| Work task |
Look through the entries. Copy each line that has the word "purple".

| Exercise material |

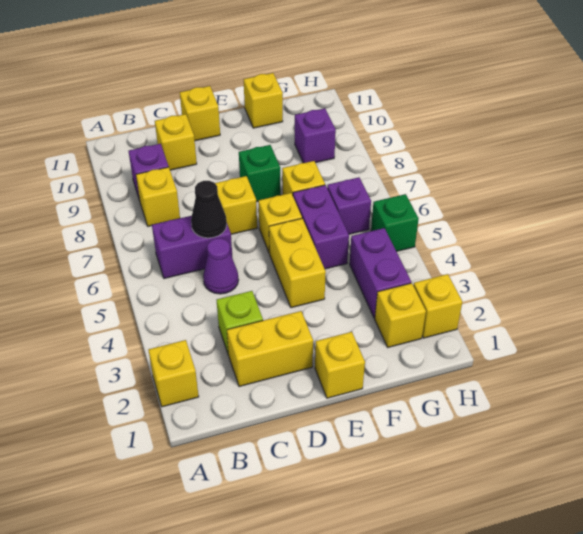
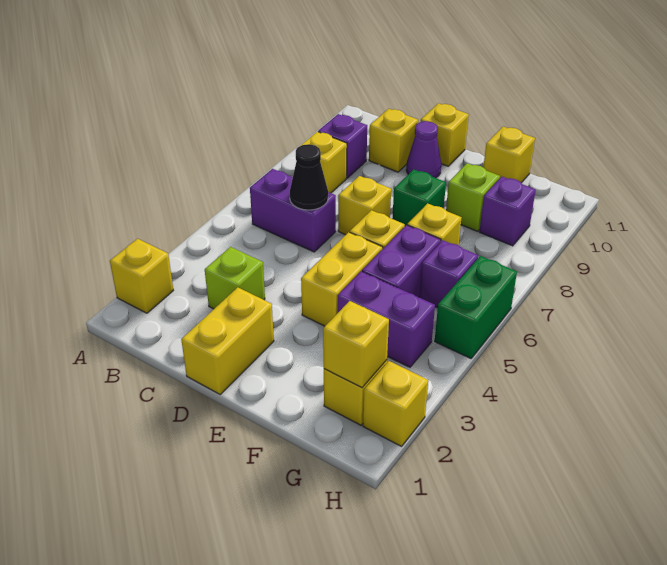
yellow brick C2:D2 level 1 -> yellow brick D1:D2 level 1
purple cone C5 level 1 -> purple cone D10 level 1
yellow brick E1 level 1 -> yellow brick G2 level 2
none -> lime brick F9 level 1
purple brick G3:G4 level 1 -> purple brick F4:G4 level 1
green brick H5 level 1 -> green brick H5:H6 level 1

| Exercise output |
purple cone C5 level 1 -> purple cone D10 level 1
purple brick G3:G4 level 1 -> purple brick F4:G4 level 1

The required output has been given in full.